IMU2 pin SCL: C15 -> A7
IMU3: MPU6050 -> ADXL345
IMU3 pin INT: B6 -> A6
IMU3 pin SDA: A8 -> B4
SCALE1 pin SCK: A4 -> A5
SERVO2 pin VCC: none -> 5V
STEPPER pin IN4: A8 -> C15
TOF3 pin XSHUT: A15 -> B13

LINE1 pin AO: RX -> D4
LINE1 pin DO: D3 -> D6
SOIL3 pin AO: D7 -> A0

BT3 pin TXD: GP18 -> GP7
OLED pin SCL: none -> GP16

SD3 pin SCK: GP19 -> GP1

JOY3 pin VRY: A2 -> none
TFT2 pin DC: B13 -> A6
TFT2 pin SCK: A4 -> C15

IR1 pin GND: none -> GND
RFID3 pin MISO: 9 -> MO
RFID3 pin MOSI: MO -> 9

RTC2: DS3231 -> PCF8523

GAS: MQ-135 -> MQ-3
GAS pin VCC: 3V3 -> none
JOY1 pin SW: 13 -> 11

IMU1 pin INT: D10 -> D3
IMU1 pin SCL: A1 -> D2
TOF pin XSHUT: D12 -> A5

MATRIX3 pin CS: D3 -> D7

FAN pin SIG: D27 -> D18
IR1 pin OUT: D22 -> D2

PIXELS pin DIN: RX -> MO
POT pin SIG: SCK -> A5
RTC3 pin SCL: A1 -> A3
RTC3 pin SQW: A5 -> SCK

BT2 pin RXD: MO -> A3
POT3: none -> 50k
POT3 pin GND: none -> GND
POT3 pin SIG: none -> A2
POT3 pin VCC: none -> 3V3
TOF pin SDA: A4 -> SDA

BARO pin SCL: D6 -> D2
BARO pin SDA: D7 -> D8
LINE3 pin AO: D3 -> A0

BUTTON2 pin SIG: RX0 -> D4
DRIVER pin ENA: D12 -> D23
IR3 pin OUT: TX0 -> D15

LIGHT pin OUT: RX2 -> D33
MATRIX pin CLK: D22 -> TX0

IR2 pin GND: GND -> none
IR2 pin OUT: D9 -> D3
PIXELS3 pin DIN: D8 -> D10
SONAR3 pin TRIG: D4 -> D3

▶ Goal of the exercise
Give only the number of lines in the listing above that include the string "none".

▶ Problem solution
10